* [Edit tracking data]:
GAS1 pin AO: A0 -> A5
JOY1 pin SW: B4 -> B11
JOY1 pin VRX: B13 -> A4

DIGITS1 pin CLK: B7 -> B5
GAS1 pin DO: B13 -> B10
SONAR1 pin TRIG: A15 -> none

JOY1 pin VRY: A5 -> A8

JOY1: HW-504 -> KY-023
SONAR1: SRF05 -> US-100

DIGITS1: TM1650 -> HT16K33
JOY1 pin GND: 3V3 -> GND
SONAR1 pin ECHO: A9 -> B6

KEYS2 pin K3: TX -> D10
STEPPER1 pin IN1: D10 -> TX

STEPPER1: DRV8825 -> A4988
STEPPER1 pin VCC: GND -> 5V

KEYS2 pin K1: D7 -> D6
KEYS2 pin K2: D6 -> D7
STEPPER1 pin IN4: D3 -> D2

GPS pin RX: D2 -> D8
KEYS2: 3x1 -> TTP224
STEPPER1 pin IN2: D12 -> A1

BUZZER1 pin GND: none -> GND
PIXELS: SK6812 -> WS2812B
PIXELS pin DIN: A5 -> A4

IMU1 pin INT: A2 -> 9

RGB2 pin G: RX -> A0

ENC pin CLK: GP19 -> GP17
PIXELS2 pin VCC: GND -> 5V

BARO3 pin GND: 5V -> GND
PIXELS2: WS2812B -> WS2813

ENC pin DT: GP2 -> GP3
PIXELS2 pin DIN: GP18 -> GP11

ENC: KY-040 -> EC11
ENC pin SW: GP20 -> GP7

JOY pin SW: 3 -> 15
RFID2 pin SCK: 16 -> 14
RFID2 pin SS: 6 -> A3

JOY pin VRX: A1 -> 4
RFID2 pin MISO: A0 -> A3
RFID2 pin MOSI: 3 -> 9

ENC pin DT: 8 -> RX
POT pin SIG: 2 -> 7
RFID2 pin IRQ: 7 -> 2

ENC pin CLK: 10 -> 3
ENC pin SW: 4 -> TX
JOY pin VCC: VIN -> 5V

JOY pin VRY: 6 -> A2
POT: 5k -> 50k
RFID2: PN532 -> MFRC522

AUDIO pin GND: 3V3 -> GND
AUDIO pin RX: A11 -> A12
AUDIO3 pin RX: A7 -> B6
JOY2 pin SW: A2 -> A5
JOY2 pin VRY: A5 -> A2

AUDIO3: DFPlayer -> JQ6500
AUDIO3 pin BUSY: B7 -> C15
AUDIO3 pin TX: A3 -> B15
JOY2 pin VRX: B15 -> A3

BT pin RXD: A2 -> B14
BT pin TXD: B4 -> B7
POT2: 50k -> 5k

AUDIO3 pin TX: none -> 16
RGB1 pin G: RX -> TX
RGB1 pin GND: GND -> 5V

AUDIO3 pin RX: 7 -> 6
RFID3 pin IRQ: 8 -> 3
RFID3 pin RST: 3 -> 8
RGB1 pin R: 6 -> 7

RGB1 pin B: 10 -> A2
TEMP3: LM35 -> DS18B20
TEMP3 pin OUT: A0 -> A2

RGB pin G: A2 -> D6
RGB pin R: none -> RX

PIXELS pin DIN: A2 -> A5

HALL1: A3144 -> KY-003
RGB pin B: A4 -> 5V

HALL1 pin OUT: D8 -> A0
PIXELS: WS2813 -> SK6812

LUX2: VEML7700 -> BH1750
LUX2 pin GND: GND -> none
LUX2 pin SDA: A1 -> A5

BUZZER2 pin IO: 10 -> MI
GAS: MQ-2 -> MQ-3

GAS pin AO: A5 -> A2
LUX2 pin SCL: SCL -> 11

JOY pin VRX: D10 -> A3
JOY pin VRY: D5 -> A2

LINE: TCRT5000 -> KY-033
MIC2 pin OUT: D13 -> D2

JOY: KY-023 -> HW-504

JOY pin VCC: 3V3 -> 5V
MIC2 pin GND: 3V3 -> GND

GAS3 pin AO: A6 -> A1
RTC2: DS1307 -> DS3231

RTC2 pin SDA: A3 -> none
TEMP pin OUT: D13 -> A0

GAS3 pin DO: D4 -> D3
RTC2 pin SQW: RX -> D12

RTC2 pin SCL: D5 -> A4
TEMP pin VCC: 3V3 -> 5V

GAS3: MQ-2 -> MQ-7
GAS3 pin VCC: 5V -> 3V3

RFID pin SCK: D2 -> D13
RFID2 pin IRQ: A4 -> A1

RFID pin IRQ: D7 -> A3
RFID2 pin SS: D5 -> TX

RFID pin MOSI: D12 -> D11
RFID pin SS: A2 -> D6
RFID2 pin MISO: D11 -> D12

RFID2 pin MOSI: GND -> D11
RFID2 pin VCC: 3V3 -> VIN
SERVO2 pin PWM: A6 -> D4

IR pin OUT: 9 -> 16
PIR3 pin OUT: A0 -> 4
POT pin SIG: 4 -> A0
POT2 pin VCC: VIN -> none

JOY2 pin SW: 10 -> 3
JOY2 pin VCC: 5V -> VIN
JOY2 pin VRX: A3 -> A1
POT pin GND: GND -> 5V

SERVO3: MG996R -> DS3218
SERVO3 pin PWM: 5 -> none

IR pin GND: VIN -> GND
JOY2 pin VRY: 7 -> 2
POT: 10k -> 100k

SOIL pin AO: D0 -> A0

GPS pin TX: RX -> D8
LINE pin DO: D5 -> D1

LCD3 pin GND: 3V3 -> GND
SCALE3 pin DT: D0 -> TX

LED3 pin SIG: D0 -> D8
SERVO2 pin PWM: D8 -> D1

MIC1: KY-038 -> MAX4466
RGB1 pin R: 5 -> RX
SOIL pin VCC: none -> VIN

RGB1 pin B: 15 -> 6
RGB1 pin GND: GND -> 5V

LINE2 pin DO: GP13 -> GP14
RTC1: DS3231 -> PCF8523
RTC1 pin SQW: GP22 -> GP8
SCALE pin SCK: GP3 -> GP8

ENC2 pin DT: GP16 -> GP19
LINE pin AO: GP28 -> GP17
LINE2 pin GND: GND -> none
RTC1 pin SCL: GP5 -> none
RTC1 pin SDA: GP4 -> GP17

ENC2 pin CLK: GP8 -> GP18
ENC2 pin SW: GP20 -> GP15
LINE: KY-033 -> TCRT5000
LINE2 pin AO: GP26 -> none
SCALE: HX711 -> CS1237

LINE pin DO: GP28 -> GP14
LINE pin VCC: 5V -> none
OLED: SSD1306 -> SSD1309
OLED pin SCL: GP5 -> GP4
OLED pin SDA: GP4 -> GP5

* [Instructions to follow]:
Could you set down, word for word, only the lines above from the line with "RGB pin R: none -> RX" to the line with "LINE: TCRT5000 -> KY-033", including both?

* [Response area]:
RGB pin R: none -> RX

PIXELS pin DIN: A2 -> A5

HALL1: A3144 -> KY-003
RGB pin B: A4 -> 5V

HALL1 pin OUT: D8 -> A0
PIXELS: WS2813 -> SK6812

LUX2: VEML7700 -> BH1750
LUX2 pin GND: GND -> none
LUX2 pin SDA: A1 -> A5

BUZZER2 pin IO: 10 -> MI
GAS: MQ-2 -> MQ-3

GAS pin AO: A5 -> A2
LUX2 pin SCL: SCL -> 11

JOY pin VRX: D10 -> A3
JOY pin VRY: D5 -> A2

LINE: TCRT5000 -> KY-033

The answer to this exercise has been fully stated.